Supplied records.

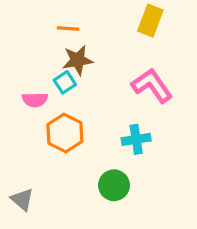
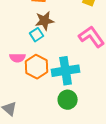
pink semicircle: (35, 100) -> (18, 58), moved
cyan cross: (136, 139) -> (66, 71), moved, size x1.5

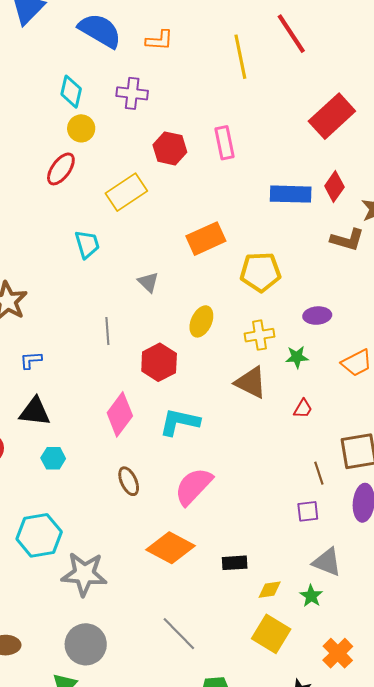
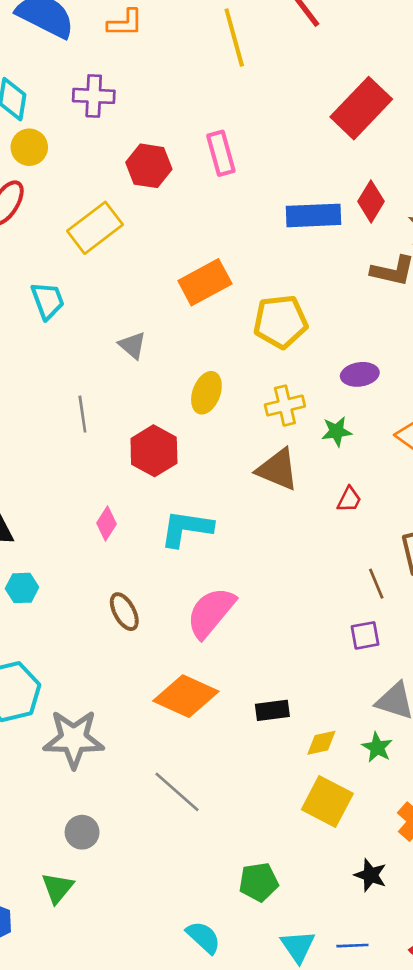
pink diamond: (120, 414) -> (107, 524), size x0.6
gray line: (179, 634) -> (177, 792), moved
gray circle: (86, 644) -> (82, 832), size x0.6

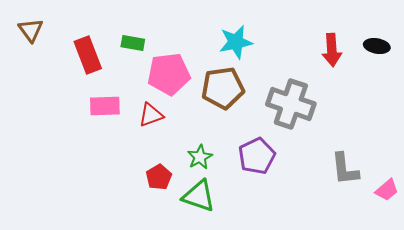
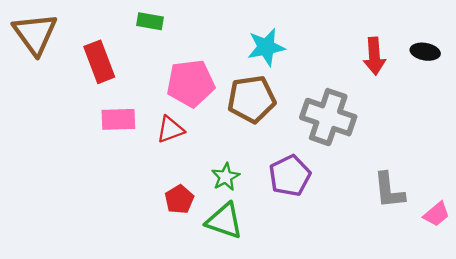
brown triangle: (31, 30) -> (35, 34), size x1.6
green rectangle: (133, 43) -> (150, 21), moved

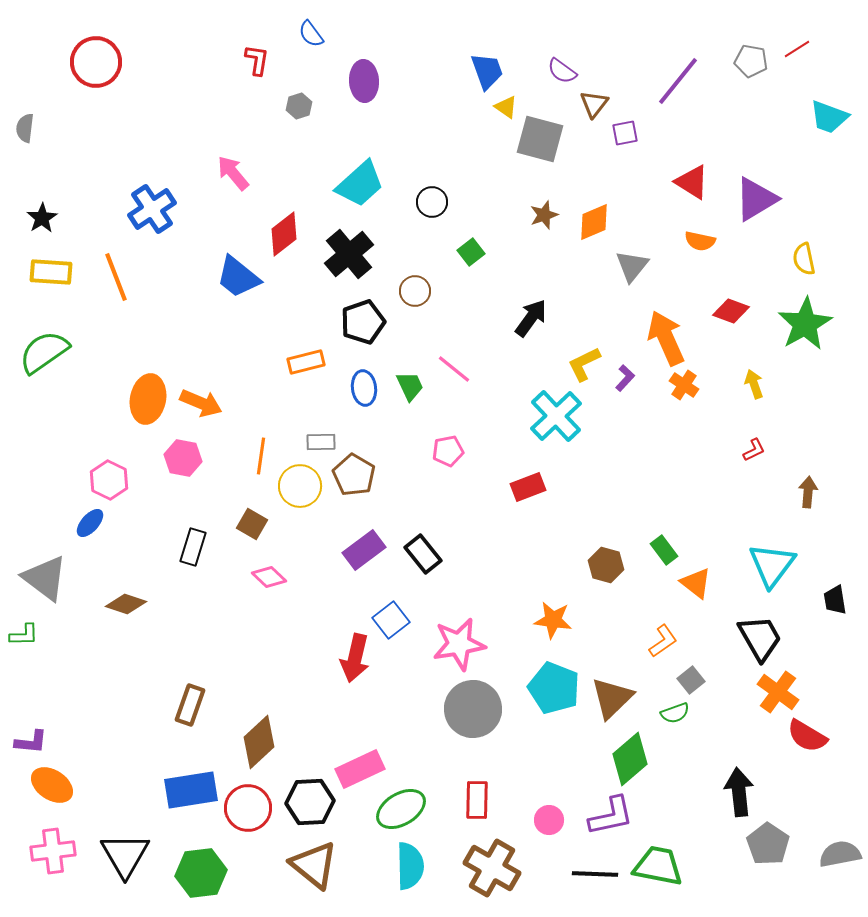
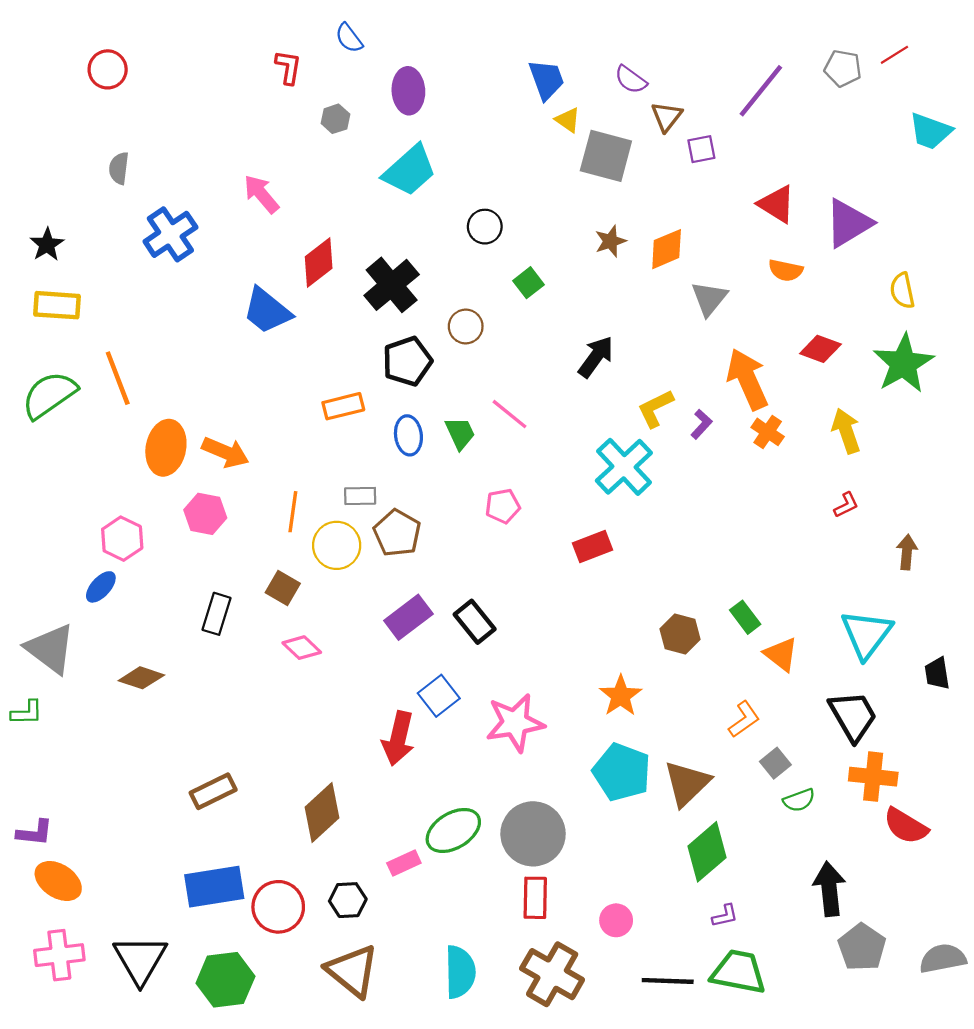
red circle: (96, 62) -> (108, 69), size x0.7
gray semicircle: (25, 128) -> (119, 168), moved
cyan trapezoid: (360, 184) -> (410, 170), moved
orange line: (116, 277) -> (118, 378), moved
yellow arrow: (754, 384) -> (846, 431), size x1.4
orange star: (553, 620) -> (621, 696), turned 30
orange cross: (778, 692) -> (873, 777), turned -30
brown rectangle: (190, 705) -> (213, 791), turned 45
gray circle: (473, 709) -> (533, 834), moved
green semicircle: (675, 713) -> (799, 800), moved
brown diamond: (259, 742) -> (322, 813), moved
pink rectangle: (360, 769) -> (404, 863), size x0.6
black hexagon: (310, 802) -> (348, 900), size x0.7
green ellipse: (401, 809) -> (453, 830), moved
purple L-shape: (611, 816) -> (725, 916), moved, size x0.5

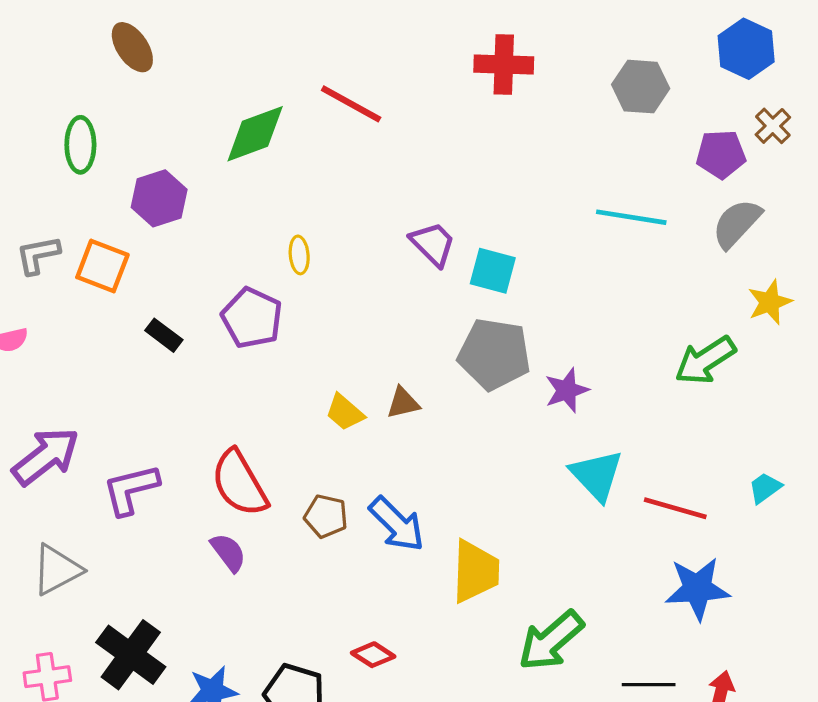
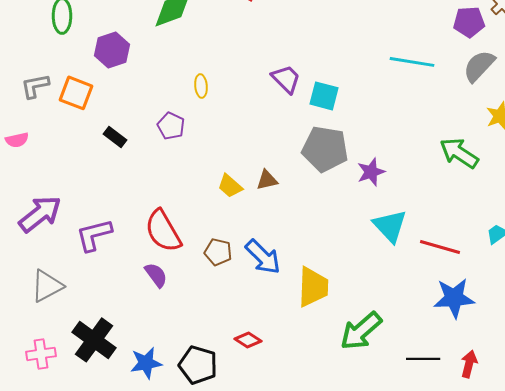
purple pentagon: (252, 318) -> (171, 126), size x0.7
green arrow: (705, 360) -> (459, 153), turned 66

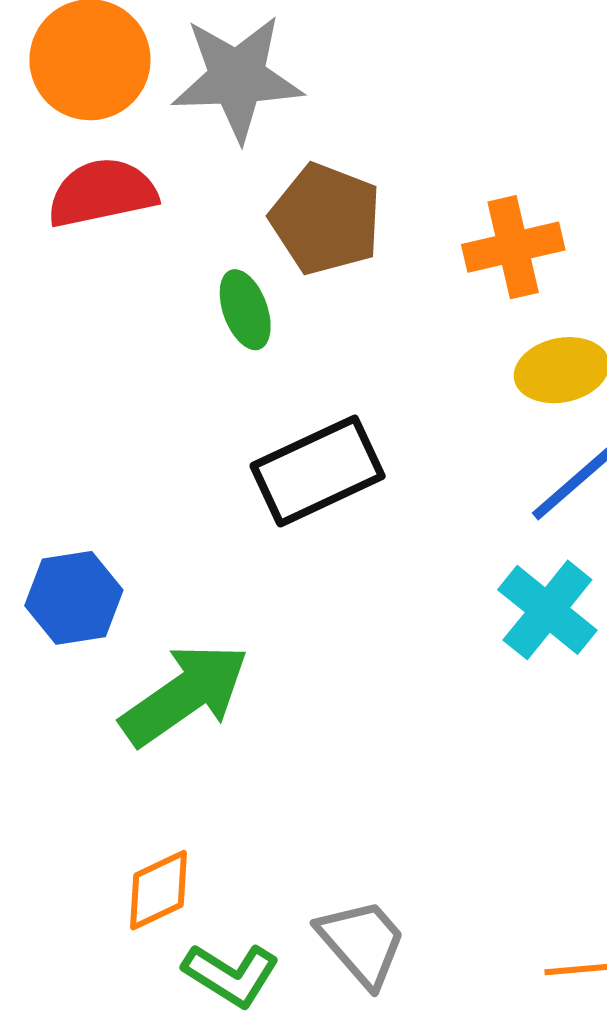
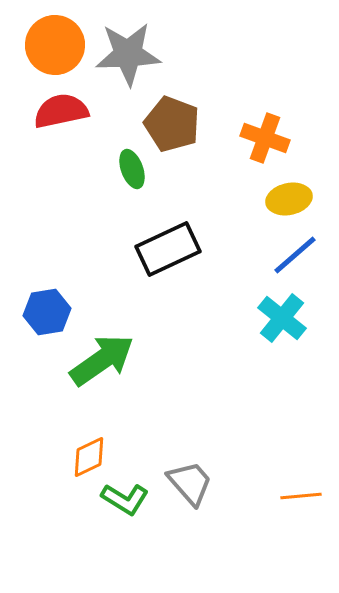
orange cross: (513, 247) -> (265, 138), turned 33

The task.
Through the line containing "orange star: (553, 620)" and no further, restate the data above word for word from its first line, leaving out pictures.

Exercise solution.
pink semicircle: (35, 100) -> (18, 58), moved
cyan cross: (136, 139) -> (66, 71), moved, size x1.5

pink diamond: (120, 414) -> (107, 524), size x0.6
gray line: (179, 634) -> (177, 792), moved
gray circle: (86, 644) -> (82, 832), size x0.6

brown triangle: (31, 30) -> (35, 34), size x1.6
green rectangle: (133, 43) -> (150, 21), moved

red circle: (96, 62) -> (108, 69), size x0.7
gray semicircle: (25, 128) -> (119, 168), moved
cyan trapezoid: (360, 184) -> (410, 170), moved
orange line: (116, 277) -> (118, 378), moved
yellow arrow: (754, 384) -> (846, 431), size x1.4
orange star: (553, 620) -> (621, 696), turned 30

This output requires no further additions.